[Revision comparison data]
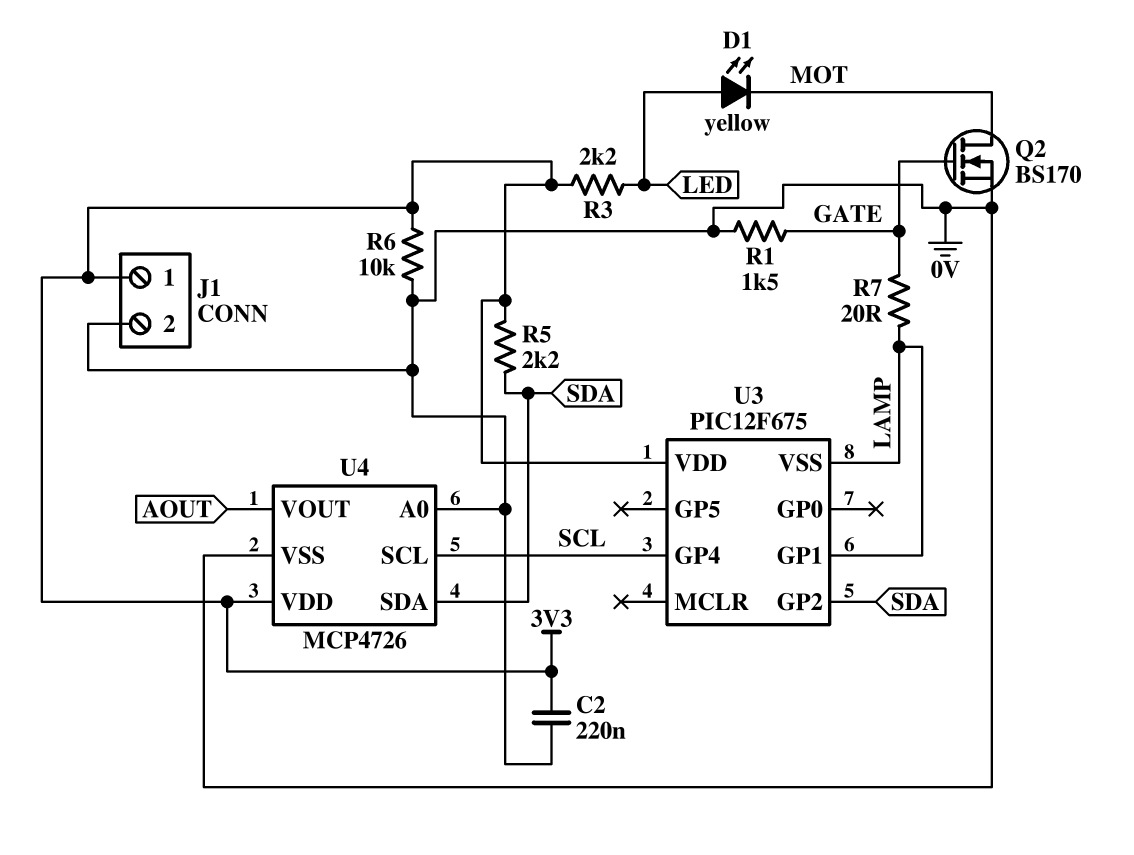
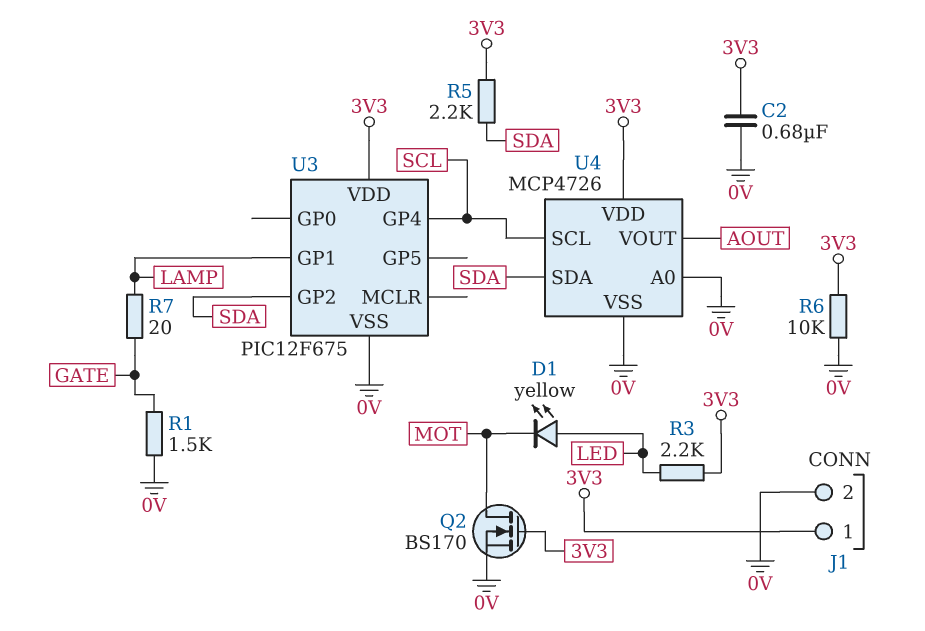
C2: 220nF (0V, 3V3) -> 680nF (0V, 3V3)
Q2: NMOS BS170 (G GATE, D MOT, S 0V) -> NMOS BS170 (G 3V3, D MOT, S 0V)
U3 pin VSS: LAMP -> 0V

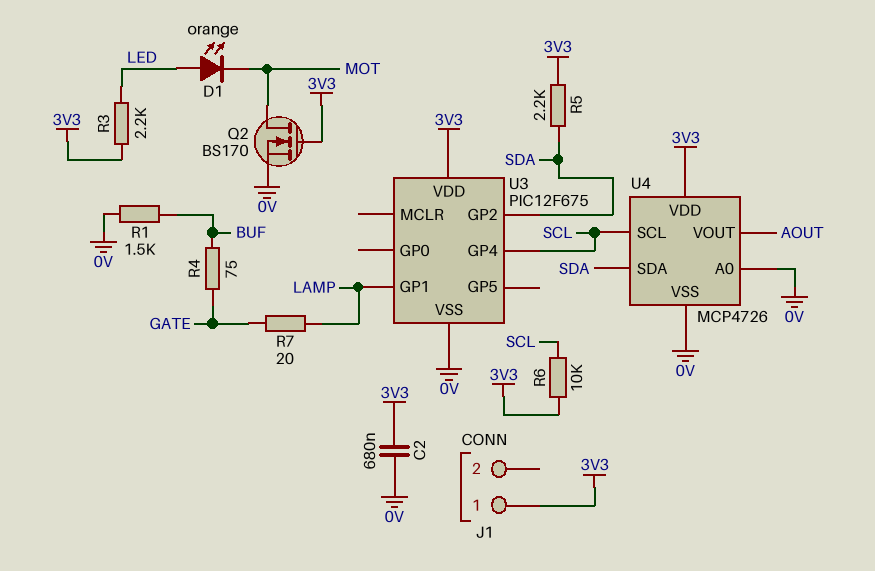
D1: LED yellow (A LED, K MOT) -> LED orange (A LED, K MOT)
J1 pin 2: 0V -> none
R1: 1.5k (0V, GATE) -> 1.5k (0V, BUF)
R4: none -> 75 (BUF, GATE)
R6: 10k (0V, 3V3) -> 10k (3V3, SCL)

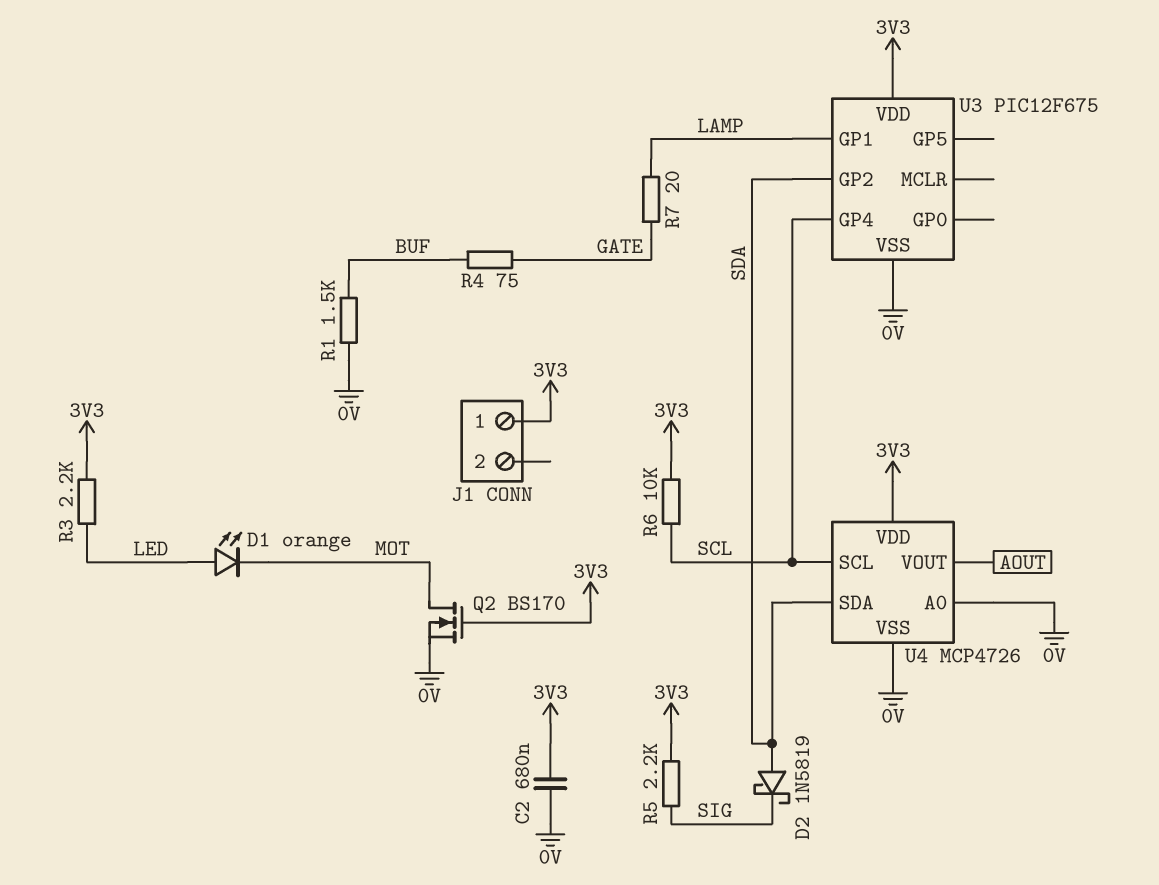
D2: none -> schottky 1N5819 (A SDA, K SIG)
R5: 2.2k (3V3, SDA) -> 2.2k (3V3, SIG)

_Instructions to follow_
Every record must be returned exactly. Leave its pictures out.

_Reply to the task_
C2: 220nF (0V, 3V3) -> 680nF (0V, 3V3)
Q2: NMOS BS170 (G GATE, D MOT, S 0V) -> NMOS BS170 (G 3V3, D MOT, S 0V)
U3 pin VSS: LAMP -> 0V

D1: LED yellow (A LED, K MOT) -> LED orange (A LED, K MOT)
J1 pin 2: 0V -> none
R1: 1.5k (0V, GATE) -> 1.5k (0V, BUF)
R4: none -> 75 (BUF, GATE)
R6: 10k (0V, 3V3) -> 10k (3V3, SCL)

D2: none -> schottky 1N5819 (A SDA, K SIG)
R5: 2.2k (3V3, SDA) -> 2.2k (3V3, SIG)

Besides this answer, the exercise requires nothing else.